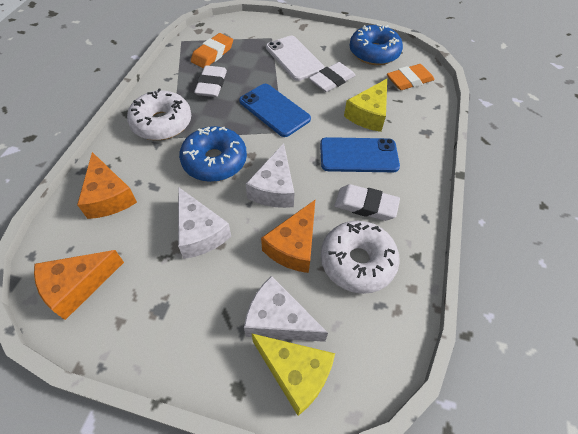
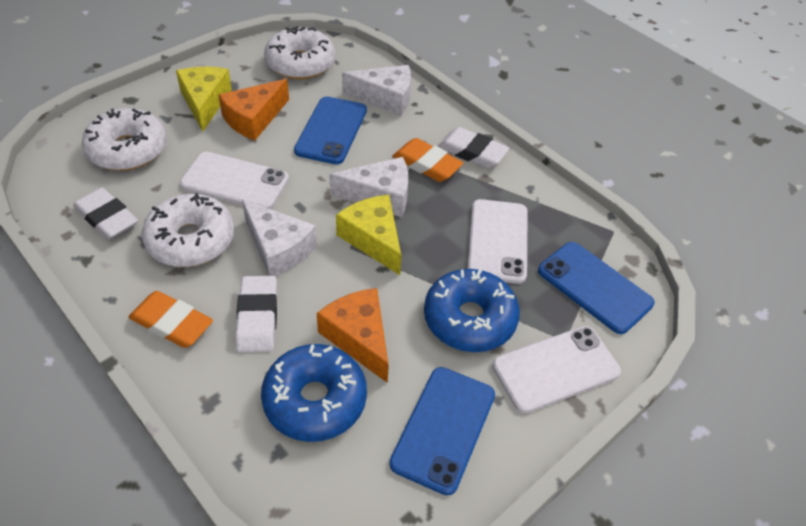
blue phone: 2 -> 3
orange cheese: 3 -> 2
white donut: 2 -> 3
white phone: 1 -> 3

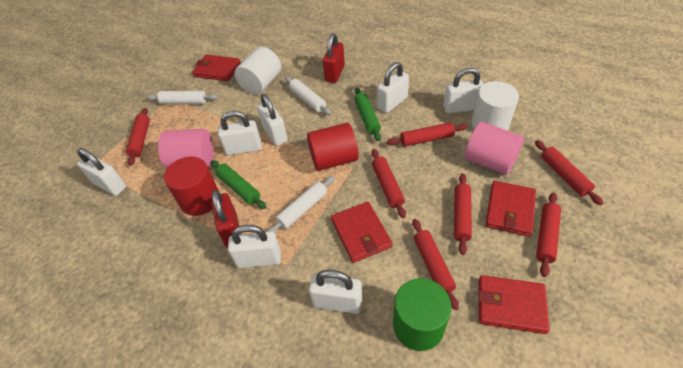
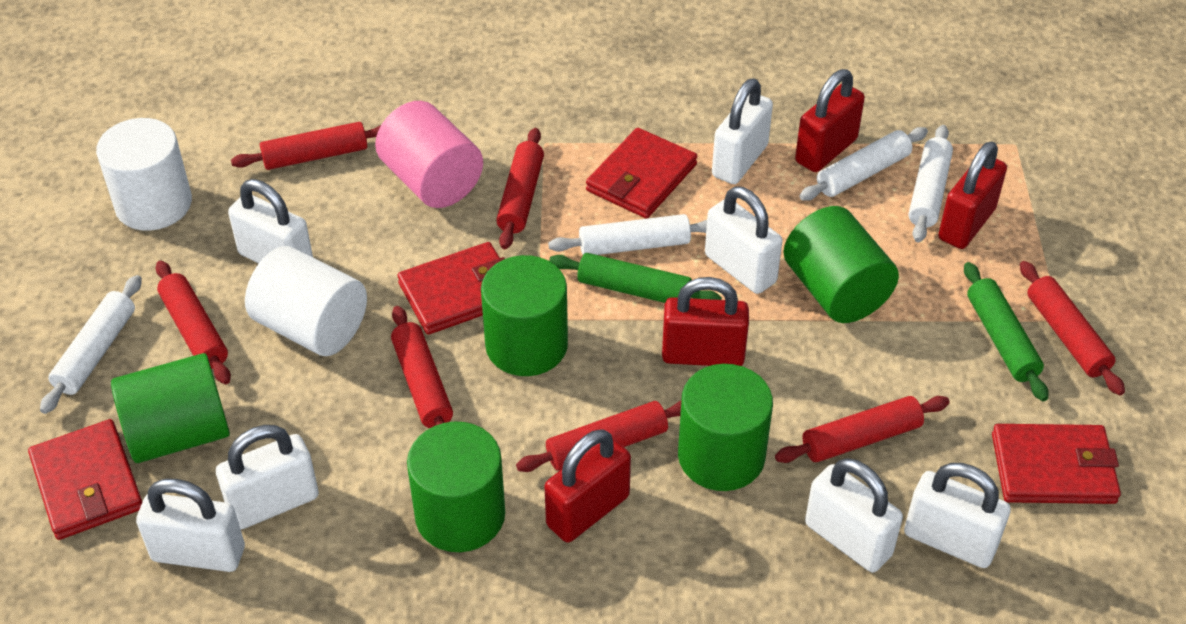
green cylinder: 1 -> 5
pink cylinder: 2 -> 1
red cylinder: 2 -> 0
red padlock: 2 -> 4
white rolling pin: 3 -> 4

(What you need to do) Type the listing above out again exactly, and omit all pictures.

(Written response)
blue phone: 2 -> 3
orange cheese: 3 -> 2
white donut: 2 -> 3
white phone: 1 -> 3

green cylinder: 1 -> 5
pink cylinder: 2 -> 1
red cylinder: 2 -> 0
red padlock: 2 -> 4
white rolling pin: 3 -> 4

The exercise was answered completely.